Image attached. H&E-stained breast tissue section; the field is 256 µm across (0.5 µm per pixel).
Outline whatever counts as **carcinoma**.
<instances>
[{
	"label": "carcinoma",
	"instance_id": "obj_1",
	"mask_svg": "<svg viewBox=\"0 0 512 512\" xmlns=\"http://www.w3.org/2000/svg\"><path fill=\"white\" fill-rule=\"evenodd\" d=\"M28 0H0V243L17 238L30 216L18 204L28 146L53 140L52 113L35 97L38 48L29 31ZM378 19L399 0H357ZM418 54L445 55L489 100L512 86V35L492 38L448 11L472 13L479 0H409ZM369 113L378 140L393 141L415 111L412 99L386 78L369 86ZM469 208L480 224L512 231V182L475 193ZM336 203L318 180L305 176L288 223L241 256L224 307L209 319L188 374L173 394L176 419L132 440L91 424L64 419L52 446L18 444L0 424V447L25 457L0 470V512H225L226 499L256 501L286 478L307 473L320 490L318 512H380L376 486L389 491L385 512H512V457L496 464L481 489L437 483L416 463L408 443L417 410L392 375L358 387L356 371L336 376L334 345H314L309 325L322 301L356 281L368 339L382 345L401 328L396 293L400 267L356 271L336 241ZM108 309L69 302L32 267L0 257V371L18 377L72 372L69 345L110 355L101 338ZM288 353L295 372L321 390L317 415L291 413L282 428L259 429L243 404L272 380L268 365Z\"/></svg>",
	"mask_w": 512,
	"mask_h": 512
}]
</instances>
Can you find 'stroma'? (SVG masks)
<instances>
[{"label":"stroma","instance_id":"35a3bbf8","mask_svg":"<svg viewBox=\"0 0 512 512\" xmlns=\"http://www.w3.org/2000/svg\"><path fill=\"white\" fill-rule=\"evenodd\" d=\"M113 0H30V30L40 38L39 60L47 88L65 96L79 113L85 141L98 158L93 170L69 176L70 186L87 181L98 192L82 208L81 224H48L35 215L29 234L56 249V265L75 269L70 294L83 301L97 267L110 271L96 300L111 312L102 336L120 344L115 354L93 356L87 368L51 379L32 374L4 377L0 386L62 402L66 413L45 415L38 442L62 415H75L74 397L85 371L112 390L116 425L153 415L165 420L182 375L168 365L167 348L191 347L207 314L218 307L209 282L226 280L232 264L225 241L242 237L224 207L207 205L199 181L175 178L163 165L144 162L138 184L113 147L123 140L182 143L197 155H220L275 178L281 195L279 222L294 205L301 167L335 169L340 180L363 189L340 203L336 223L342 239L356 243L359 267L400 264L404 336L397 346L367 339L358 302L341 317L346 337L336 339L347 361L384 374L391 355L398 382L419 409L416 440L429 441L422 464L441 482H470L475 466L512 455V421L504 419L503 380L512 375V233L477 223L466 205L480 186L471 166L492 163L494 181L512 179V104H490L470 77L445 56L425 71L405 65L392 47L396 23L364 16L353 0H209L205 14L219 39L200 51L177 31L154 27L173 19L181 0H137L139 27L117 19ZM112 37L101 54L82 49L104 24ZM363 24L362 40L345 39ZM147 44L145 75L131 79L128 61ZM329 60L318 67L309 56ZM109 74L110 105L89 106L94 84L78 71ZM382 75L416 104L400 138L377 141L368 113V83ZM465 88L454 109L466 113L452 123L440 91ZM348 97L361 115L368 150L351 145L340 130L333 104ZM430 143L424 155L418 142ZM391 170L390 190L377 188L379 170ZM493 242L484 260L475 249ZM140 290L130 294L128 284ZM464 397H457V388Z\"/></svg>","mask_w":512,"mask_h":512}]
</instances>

____

Look through the data above. Copy every line with the string "carcinoma" in it.

Outline whatever counts as **carcinoma**.
	"label": "carcinoma",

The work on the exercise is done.